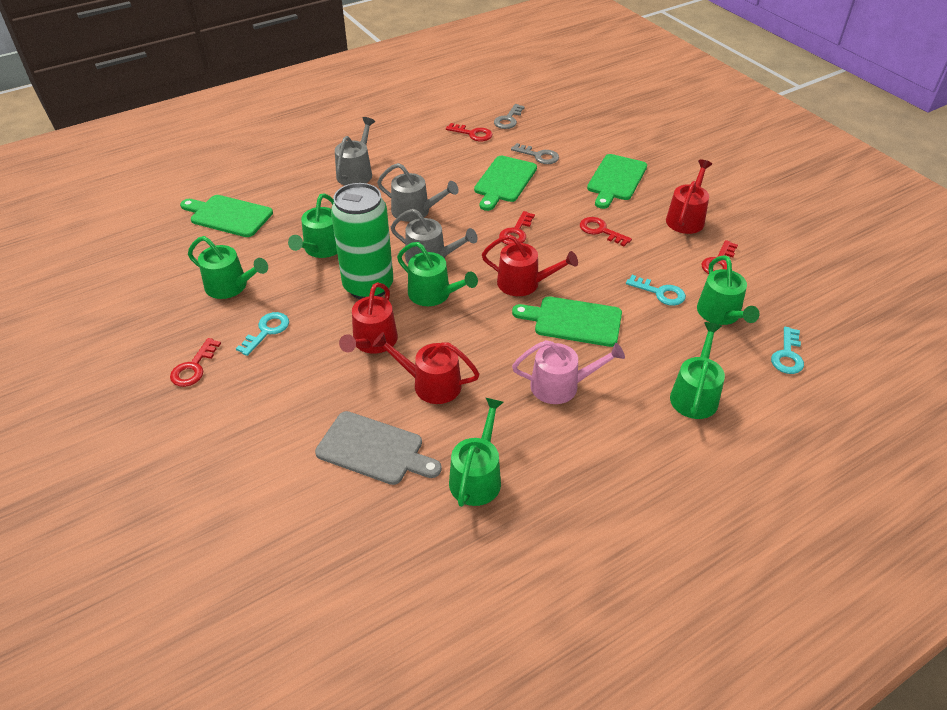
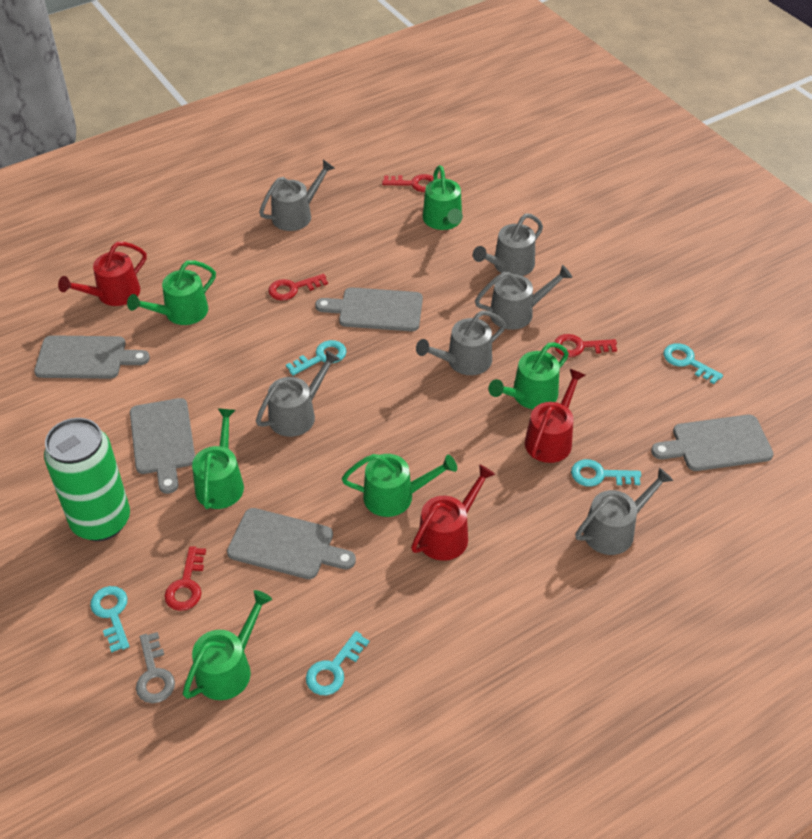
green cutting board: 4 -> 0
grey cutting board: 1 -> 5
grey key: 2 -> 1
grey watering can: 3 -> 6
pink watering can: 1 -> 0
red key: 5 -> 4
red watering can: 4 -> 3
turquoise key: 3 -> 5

== TO DO ==
Reproduce the listing exactly, images omitted.

== COMPLETED TASK ==
green cutting board: 4 -> 0
grey cutting board: 1 -> 5
grey key: 2 -> 1
grey watering can: 3 -> 6
pink watering can: 1 -> 0
red key: 5 -> 4
red watering can: 4 -> 3
turquoise key: 3 -> 5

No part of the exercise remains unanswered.